* [Exercise]:
The answer must consist solely of the lines from the one containing "red stacking toy: 5 -> 7" to the end of the entries below, repeated exactly.

Stored dataset items
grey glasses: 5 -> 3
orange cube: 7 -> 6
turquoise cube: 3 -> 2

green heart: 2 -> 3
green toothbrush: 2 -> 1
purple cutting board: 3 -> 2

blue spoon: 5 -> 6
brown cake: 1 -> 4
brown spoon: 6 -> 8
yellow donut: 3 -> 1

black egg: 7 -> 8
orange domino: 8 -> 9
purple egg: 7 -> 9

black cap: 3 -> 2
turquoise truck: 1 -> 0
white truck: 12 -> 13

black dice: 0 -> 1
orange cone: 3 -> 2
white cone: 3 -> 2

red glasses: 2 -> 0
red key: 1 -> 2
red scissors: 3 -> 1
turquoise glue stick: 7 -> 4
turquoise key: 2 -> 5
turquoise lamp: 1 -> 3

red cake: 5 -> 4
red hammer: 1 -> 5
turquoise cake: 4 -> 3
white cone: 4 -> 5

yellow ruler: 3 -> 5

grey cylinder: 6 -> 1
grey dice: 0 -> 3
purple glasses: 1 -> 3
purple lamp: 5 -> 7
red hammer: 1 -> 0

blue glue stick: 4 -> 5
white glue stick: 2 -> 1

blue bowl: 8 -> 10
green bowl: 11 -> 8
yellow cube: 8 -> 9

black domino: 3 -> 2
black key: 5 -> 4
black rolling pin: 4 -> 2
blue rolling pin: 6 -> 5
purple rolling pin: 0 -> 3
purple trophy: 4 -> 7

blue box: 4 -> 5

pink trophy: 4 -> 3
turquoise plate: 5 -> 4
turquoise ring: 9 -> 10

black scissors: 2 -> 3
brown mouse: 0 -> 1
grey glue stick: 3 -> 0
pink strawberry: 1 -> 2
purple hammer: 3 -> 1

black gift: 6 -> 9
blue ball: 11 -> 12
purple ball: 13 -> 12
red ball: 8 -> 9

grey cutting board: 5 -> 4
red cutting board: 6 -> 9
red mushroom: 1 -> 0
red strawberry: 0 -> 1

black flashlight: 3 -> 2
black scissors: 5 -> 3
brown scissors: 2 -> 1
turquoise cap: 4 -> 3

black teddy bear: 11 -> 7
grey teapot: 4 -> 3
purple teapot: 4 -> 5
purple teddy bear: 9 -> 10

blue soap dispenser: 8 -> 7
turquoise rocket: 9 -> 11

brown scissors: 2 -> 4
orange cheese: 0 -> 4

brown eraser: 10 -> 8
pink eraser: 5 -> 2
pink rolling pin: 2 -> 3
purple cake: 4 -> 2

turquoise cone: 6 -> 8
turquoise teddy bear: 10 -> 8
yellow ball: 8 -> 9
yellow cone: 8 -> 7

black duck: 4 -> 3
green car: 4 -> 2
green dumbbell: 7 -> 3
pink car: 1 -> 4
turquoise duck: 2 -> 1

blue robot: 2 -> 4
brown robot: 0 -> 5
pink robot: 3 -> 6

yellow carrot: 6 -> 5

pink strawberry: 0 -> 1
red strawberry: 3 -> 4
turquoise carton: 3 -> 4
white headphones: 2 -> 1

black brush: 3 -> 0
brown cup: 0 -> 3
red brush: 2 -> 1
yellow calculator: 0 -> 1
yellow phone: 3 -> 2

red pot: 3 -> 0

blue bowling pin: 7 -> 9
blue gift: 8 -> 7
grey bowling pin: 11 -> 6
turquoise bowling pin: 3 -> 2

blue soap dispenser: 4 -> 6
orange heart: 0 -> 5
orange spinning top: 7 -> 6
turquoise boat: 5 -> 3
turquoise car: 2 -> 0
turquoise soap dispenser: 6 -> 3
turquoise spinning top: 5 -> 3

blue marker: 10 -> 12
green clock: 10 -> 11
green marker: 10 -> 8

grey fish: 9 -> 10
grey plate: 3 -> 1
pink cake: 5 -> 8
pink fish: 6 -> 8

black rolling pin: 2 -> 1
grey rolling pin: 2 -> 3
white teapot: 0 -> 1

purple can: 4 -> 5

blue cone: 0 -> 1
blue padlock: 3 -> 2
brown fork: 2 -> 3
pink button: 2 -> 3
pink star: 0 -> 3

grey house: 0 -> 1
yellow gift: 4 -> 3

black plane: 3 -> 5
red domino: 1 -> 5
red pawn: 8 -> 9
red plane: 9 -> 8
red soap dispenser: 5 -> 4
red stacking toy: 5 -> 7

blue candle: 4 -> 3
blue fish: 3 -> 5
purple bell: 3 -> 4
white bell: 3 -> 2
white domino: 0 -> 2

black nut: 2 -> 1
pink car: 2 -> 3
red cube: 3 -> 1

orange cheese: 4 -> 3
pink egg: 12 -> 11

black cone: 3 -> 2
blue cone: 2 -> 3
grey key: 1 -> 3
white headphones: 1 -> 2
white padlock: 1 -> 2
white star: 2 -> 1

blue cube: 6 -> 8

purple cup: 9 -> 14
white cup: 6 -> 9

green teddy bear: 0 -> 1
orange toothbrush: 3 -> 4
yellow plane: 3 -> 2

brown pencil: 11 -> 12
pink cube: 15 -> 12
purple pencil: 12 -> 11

* [Answer box]:
red stacking toy: 5 -> 7

blue candle: 4 -> 3
blue fish: 3 -> 5
purple bell: 3 -> 4
white bell: 3 -> 2
white domino: 0 -> 2

black nut: 2 -> 1
pink car: 2 -> 3
red cube: 3 -> 1

orange cheese: 4 -> 3
pink egg: 12 -> 11

black cone: 3 -> 2
blue cone: 2 -> 3
grey key: 1 -> 3
white headphones: 1 -> 2
white padlock: 1 -> 2
white star: 2 -> 1

blue cube: 6 -> 8

purple cup: 9 -> 14
white cup: 6 -> 9

green teddy bear: 0 -> 1
orange toothbrush: 3 -> 4
yellow plane: 3 -> 2

brown pencil: 11 -> 12
pink cube: 15 -> 12
purple pencil: 12 -> 11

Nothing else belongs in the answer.